Work instruction
Below are records that hold pictures; write out only the lines from their start through the line with "camera: 20 degrees right, 5 degrees up", exactly, and drop the pictures.

Data for this task Start Marker

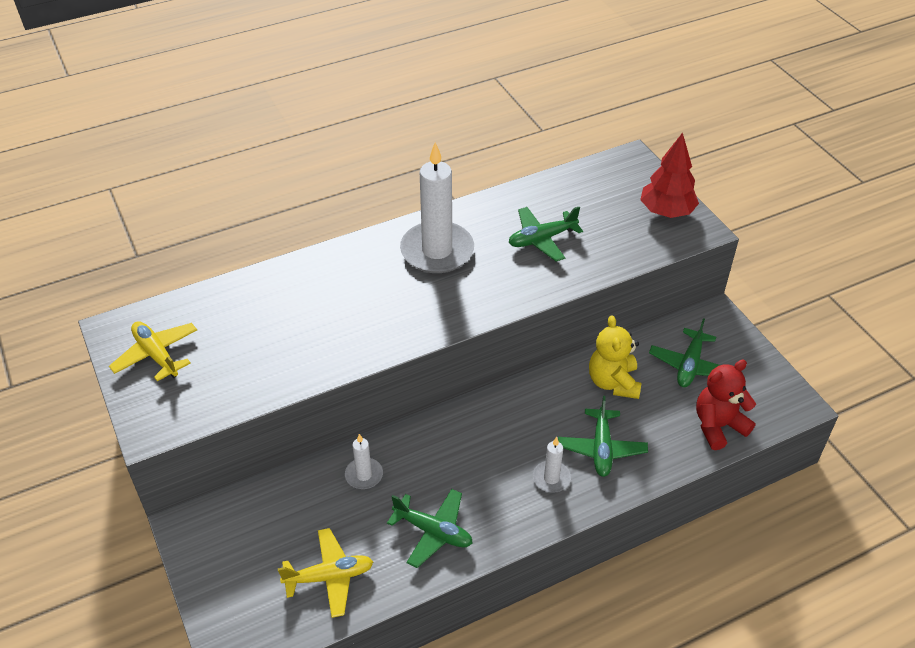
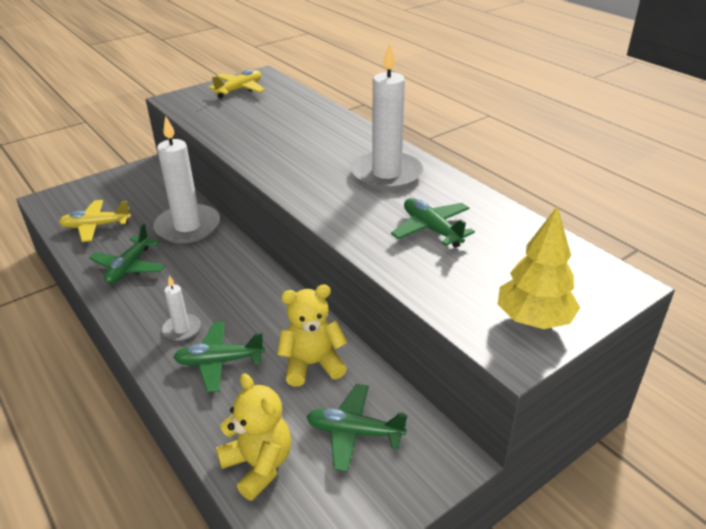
camera: 80 degrees right, 10 degrees down
(329, 577) = (96, 226): yellow plane -> yellow plane turned 105 degrees clockwise
(364, 475) = (188, 227): white candle -> white candle, size x2.11
(666, 211) = (534, 319): red tree -> yellow tree
(718, 426) = (258, 465): red teddy bear -> yellow teddy bear

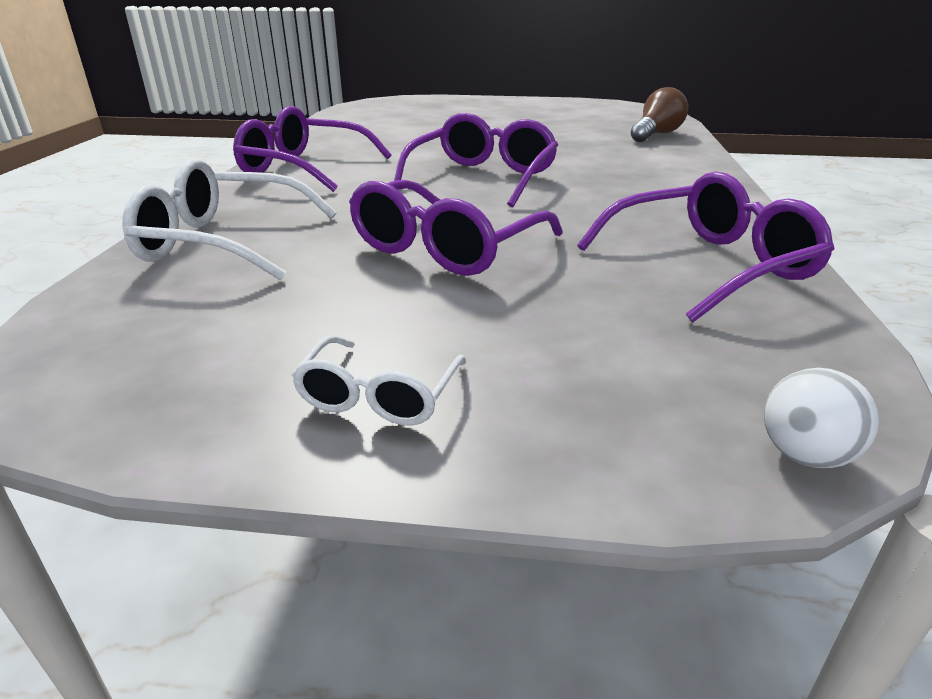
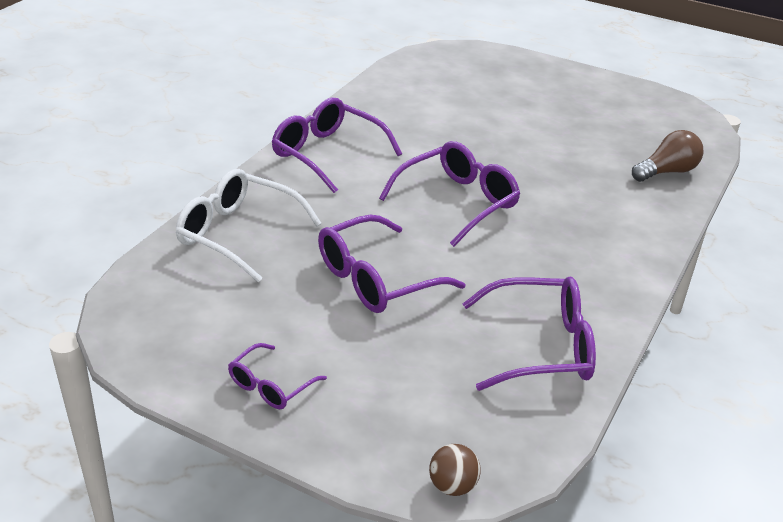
camera: 20 degrees right, 5 degrees up
(379, 396) = (270, 386): white glasses -> purple glasses
(804, 455) = (452, 486): white ball -> brown ball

Data for this task End Marker

Task output
camera: 80 degrees right, 10 degrees down
(329, 577) = (96, 226): yellow plane -> yellow plane turned 105 degrees clockwise
(364, 475) = (188, 227): white candle -> white candle, size x2.11
(666, 211) = (534, 319): red tree -> yellow tree
(718, 426) = (258, 465): red teddy bear -> yellow teddy bear

camera: 20 degrees right, 5 degrees up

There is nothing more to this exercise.